[Supplied records]

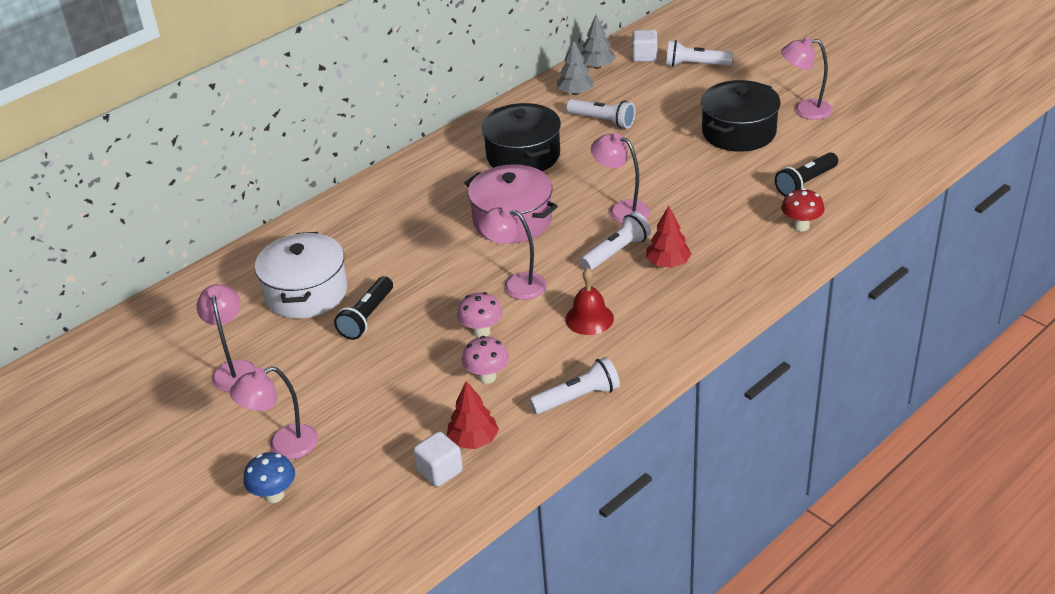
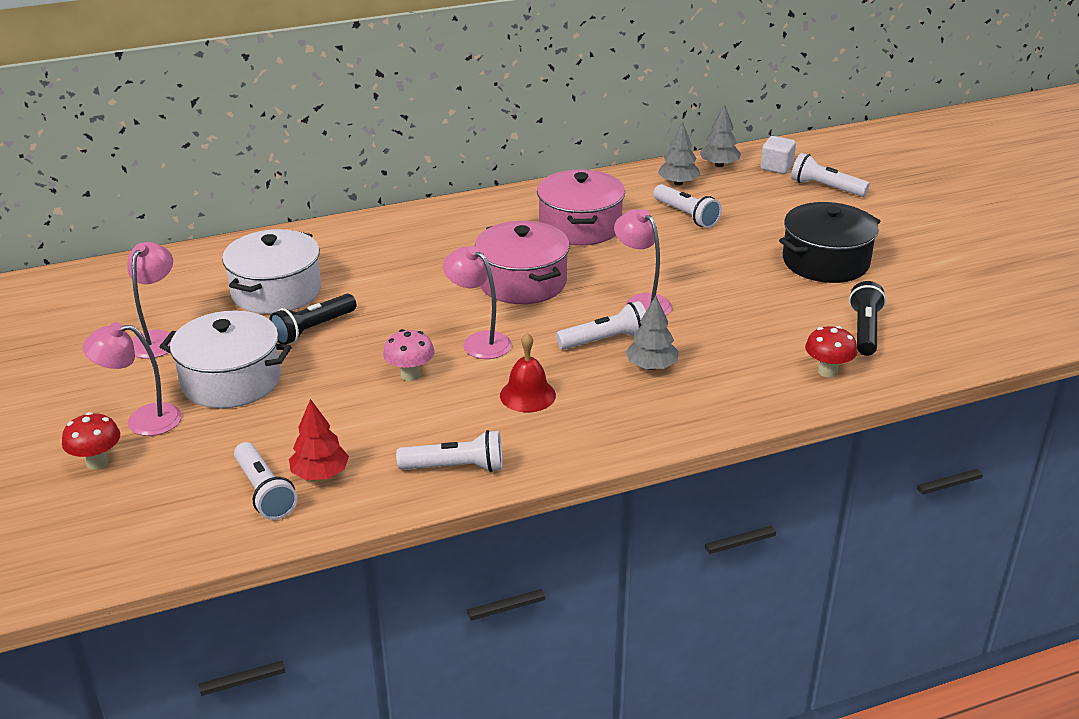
camera: 20 degrees right, 5 degrees down
blue mushroom [243,452,295,503] -> red mushroom [62,412,120,470]
white cube [413,431,463,487] -> white flashlight [234,442,298,520]
pink mushroom [462,336,509,384] -> none
black pot [481,103,561,171] -> pink pot [537,169,625,245]
red tree [646,206,692,268] -> grey tree [626,296,679,370]
black flashlight [775,152,838,196] -> black flashlight turned 120 degrees clockwise [849,281,886,356]
pink lamp [781,37,833,120] -> none
none -> white pot [160,310,291,408]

[/Supplied records]

#### What to do
Print the line that contains "pink mushroom [462,336,509,384] -> none", then every later line of the entries above up to and including the last, all exactly as written.

#### Exercise answer
pink mushroom [462,336,509,384] -> none
black pot [481,103,561,171] -> pink pot [537,169,625,245]
red tree [646,206,692,268] -> grey tree [626,296,679,370]
black flashlight [775,152,838,196] -> black flashlight turned 120 degrees clockwise [849,281,886,356]
pink lamp [781,37,833,120] -> none
none -> white pot [160,310,291,408]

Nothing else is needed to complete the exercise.